▶ **WRITTEN INSTRUCTION**
Please give only the number of lines in the data below that contain the word "down".

[Recorded data]
⁂
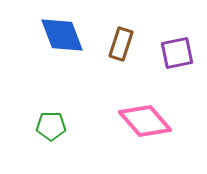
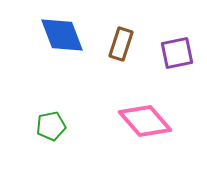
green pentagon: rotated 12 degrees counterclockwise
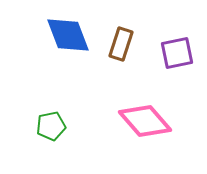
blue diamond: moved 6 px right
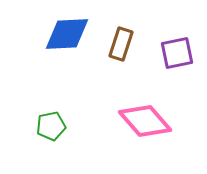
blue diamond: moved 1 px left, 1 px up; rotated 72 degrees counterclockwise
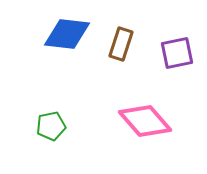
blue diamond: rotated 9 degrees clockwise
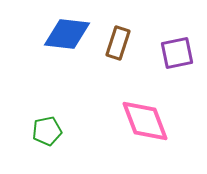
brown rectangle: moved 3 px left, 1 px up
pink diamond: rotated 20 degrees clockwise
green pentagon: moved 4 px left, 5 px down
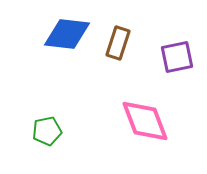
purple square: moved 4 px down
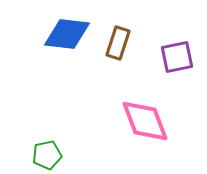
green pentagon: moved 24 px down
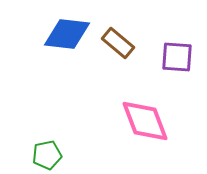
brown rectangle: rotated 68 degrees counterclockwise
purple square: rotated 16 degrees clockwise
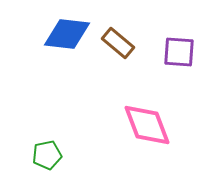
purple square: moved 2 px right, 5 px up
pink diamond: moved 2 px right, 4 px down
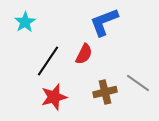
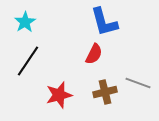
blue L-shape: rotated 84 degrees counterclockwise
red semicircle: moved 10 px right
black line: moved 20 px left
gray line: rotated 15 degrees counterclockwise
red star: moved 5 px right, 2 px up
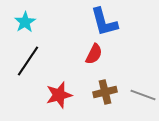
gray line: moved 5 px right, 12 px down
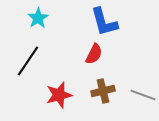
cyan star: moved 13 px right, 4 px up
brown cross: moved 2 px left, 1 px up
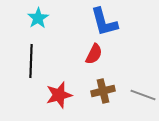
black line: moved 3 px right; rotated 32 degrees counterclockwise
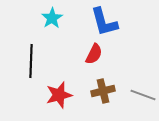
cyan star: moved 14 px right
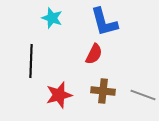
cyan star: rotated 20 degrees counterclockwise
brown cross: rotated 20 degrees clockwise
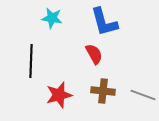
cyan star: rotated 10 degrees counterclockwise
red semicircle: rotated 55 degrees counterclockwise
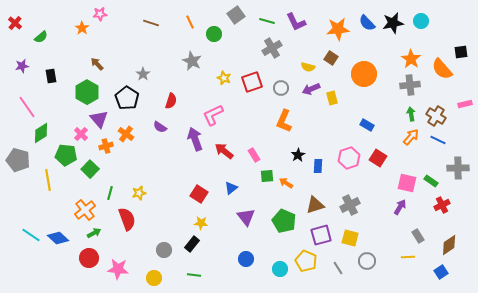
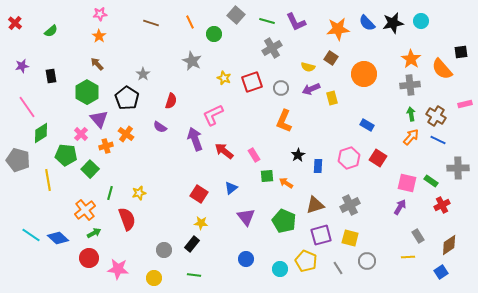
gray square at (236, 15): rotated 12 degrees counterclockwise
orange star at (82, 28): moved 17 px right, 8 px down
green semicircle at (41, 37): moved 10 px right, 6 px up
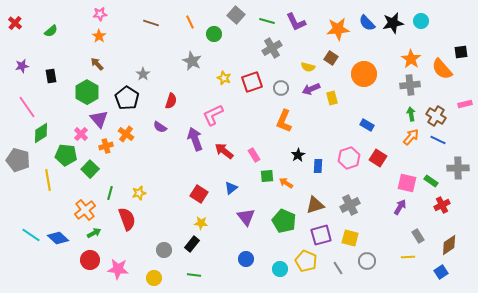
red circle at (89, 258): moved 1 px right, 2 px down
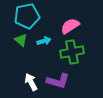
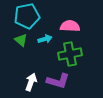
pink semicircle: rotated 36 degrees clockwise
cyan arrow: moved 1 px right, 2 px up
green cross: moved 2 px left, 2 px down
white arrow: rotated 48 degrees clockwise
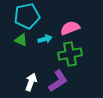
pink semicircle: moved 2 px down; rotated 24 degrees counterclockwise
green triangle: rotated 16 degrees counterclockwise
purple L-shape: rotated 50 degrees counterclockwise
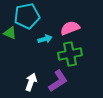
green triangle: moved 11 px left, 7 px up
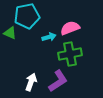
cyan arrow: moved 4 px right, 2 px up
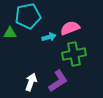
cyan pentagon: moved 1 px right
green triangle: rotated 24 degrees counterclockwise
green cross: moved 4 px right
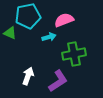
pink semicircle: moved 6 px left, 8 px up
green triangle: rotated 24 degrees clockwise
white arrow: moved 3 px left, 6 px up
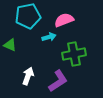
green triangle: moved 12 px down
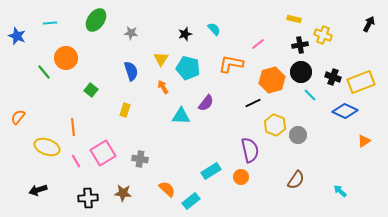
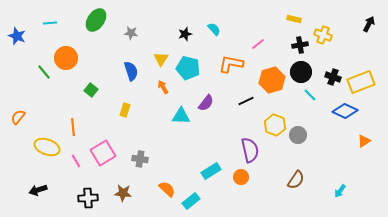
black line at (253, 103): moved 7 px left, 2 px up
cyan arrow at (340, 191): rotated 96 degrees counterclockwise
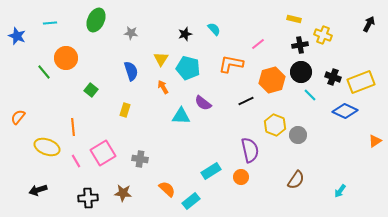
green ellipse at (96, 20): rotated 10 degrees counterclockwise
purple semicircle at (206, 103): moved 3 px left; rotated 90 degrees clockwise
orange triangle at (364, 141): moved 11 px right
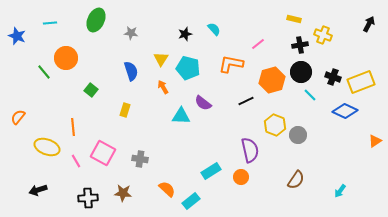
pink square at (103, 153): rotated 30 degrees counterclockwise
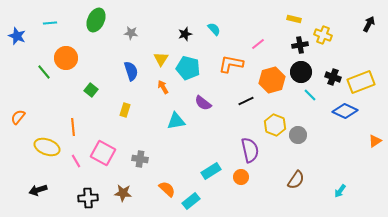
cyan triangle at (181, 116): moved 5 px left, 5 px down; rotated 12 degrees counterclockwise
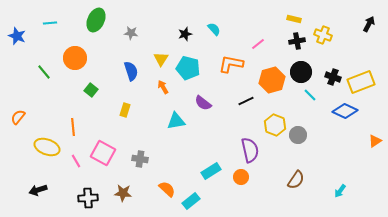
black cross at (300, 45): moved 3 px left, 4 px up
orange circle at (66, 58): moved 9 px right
⁂
▶ **ANSWER FOR THIS EXERCISE**
11